--- Your objective ---
When you transcribe the listing that follows, keep every line exact and omit the pictures.

--- Supplied information ---
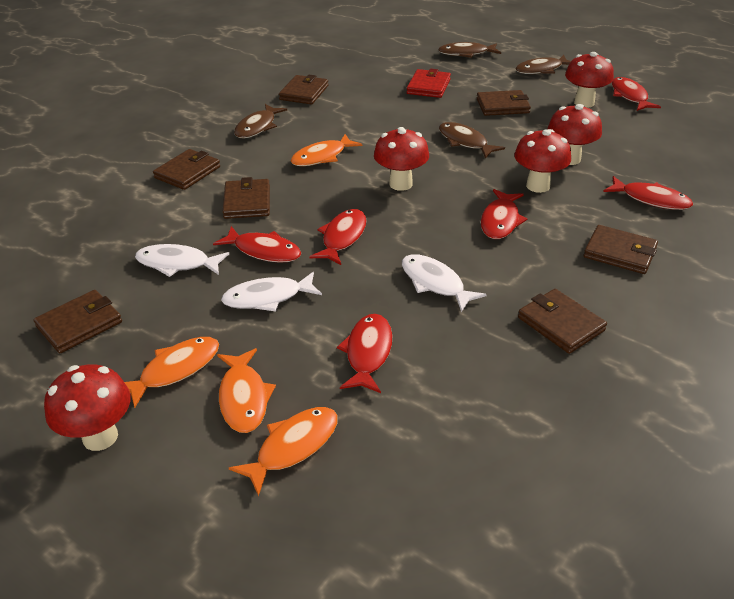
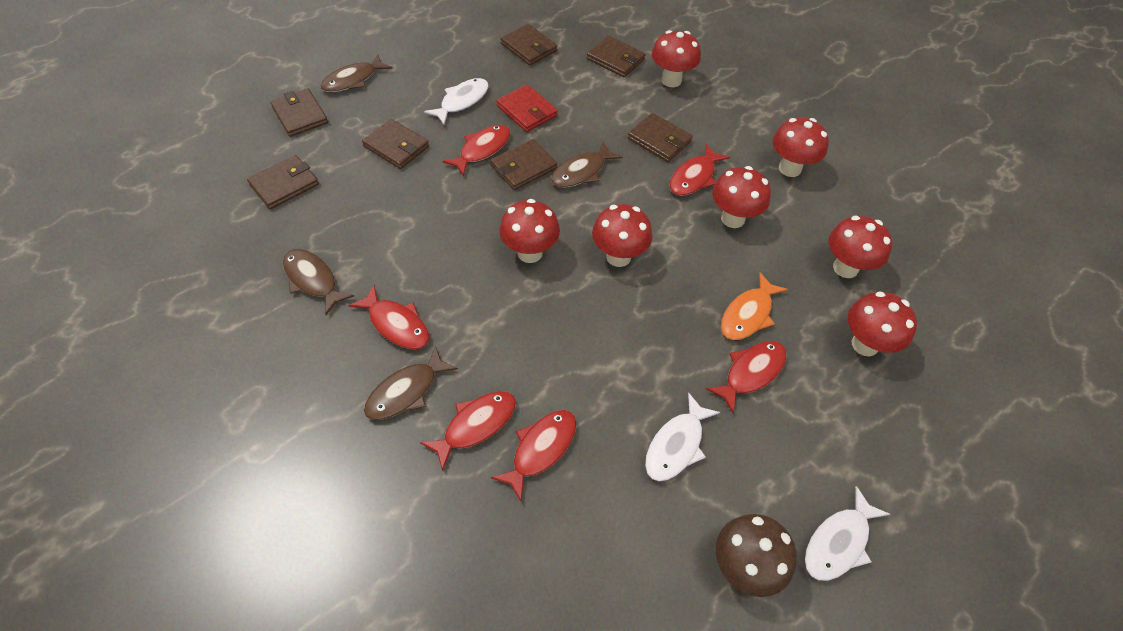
brown mushroom: 0 -> 1
orange fish: 4 -> 1
red mushroom: 5 -> 7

--- Task response ---
brown mushroom: 0 -> 1
orange fish: 4 -> 1
red mushroom: 5 -> 7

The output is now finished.